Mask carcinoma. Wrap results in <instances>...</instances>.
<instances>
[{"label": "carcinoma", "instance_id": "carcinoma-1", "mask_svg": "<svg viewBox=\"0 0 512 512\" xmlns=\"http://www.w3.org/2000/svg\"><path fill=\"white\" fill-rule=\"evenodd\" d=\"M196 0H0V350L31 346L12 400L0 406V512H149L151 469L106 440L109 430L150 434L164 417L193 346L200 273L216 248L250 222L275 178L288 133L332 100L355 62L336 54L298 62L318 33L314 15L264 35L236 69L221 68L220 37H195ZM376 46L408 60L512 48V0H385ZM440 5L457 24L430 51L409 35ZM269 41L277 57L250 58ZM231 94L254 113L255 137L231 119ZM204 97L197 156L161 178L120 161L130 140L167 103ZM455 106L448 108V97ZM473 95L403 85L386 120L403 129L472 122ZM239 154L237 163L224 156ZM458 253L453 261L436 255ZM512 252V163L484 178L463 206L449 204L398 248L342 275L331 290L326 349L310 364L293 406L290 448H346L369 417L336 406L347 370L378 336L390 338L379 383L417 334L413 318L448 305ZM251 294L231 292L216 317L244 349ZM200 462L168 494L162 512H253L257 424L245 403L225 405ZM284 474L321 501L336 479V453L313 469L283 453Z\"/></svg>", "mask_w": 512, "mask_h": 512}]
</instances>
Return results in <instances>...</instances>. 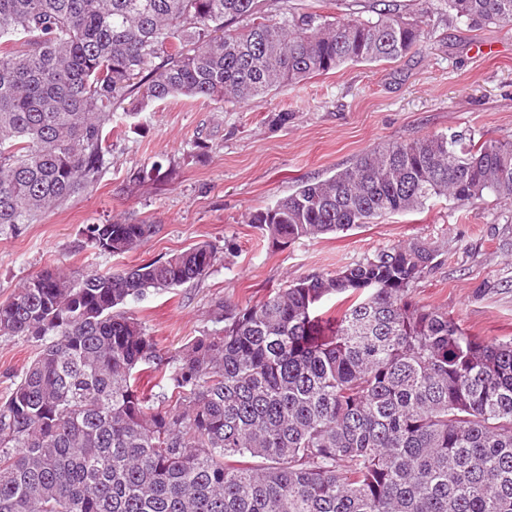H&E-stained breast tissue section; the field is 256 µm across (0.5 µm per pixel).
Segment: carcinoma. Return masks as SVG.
Instances as JSON below:
<instances>
[{
  "mask_svg": "<svg viewBox=\"0 0 512 512\" xmlns=\"http://www.w3.org/2000/svg\"><path fill=\"white\" fill-rule=\"evenodd\" d=\"M447 2L472 28H512V0ZM420 37L391 4L331 20L287 0H0V229L97 182L125 97L257 105ZM489 193L512 200V141L453 131L377 146L247 223L284 246ZM153 230L85 235L121 255ZM437 256L417 239L245 308L227 298L224 330L177 355L123 307L206 277L213 245L32 277L0 303V336L38 343L0 403V512H512V340L414 301Z\"/></svg>",
  "mask_w": 512,
  "mask_h": 512,
  "instance_id": "cac0c4a2",
  "label": "carcinoma"
}]
</instances>
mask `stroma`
<instances>
[{
    "instance_id": "35a3bbf8",
    "label": "stroma",
    "mask_w": 512,
    "mask_h": 512,
    "mask_svg": "<svg viewBox=\"0 0 512 512\" xmlns=\"http://www.w3.org/2000/svg\"><path fill=\"white\" fill-rule=\"evenodd\" d=\"M421 18L416 47L381 63H349L272 91L260 104L170 99L138 115L112 116V155L95 186L18 230L0 231V302L47 268L76 276L119 271L208 242V275L129 301L160 346L174 354L218 330L211 312L231 299L255 304L314 272L342 269L374 251L419 239L437 247V266L414 290L420 304L448 311L470 335L512 339V204L495 196L469 205L441 197L347 232L279 247L247 224L305 181L349 166L378 144L468 130L512 140V30L469 27L443 0H393ZM378 0H288L293 12L371 16ZM279 112L285 124L272 123ZM162 162L158 179L140 170ZM136 219L156 231L131 252L90 247L89 224ZM37 351L23 336L0 338V399Z\"/></svg>"
}]
</instances>
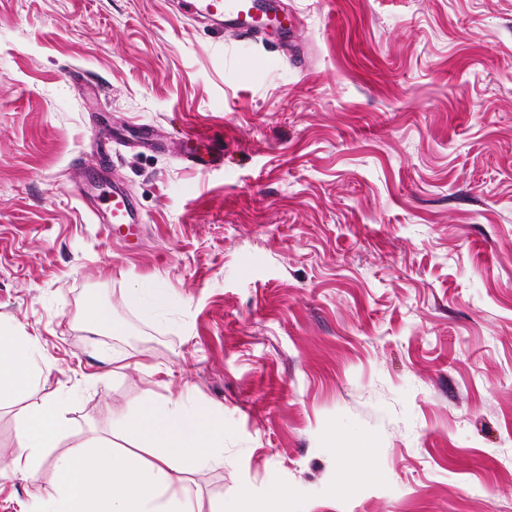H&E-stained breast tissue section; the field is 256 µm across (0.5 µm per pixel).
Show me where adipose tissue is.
<instances>
[{
	"instance_id": "adipose-tissue-1",
	"label": "adipose tissue",
	"mask_w": 512,
	"mask_h": 512,
	"mask_svg": "<svg viewBox=\"0 0 512 512\" xmlns=\"http://www.w3.org/2000/svg\"><path fill=\"white\" fill-rule=\"evenodd\" d=\"M35 349L21 328L0 324V403L19 397L42 376ZM66 398L24 407L8 468L22 480L53 471L51 488L25 512H224L223 498L201 508L186 484L188 474L224 462V413L146 396L141 409L117 420L111 435L94 434L48 457L66 426ZM122 435L130 447L116 449Z\"/></svg>"
}]
</instances>
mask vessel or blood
Instances as JSON below:
<instances>
[{
  "label": "vessel or blood",
  "instance_id": "b4317fda",
  "mask_svg": "<svg viewBox=\"0 0 512 512\" xmlns=\"http://www.w3.org/2000/svg\"><path fill=\"white\" fill-rule=\"evenodd\" d=\"M178 7L188 16L224 18L243 35L266 31L284 32L294 22L291 13L270 10L263 0H179ZM180 155L184 162L197 167L203 173L222 162L220 154L212 147L210 136L202 129L185 132ZM105 220L112 228L114 241H122L124 237L136 235L138 232L139 223L134 215V204L123 193L115 192L109 197Z\"/></svg>",
  "mask_w": 512,
  "mask_h": 512
}]
</instances>
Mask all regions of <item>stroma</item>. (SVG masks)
I'll return each mask as SVG.
<instances>
[{
  "mask_svg": "<svg viewBox=\"0 0 512 512\" xmlns=\"http://www.w3.org/2000/svg\"><path fill=\"white\" fill-rule=\"evenodd\" d=\"M279 5L287 36L243 39L169 0H0V322L51 369L0 448L61 390V453L179 396L224 411L188 481L224 512H512V0ZM52 478L0 475V512ZM211 141V137L204 129L186 131L180 152L182 160L197 167L202 173L223 164L224 160L219 153L213 150ZM105 220L112 227V240L116 242L138 234L139 218L134 215V204L121 192L113 191L109 197Z\"/></svg>",
  "mask_w": 512,
  "mask_h": 512,
  "instance_id": "1",
  "label": "stroma"
}]
</instances>
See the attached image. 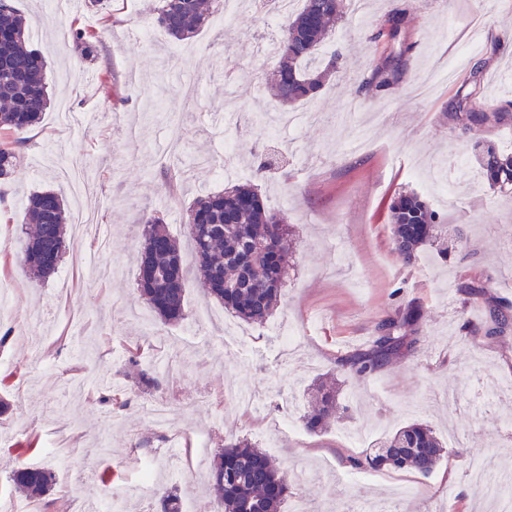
::::
* [Aim]:
From the data above, copy each line that has the string "vessel".

* [In response]:
mask vessel or blood
  "label": "vessel or blood",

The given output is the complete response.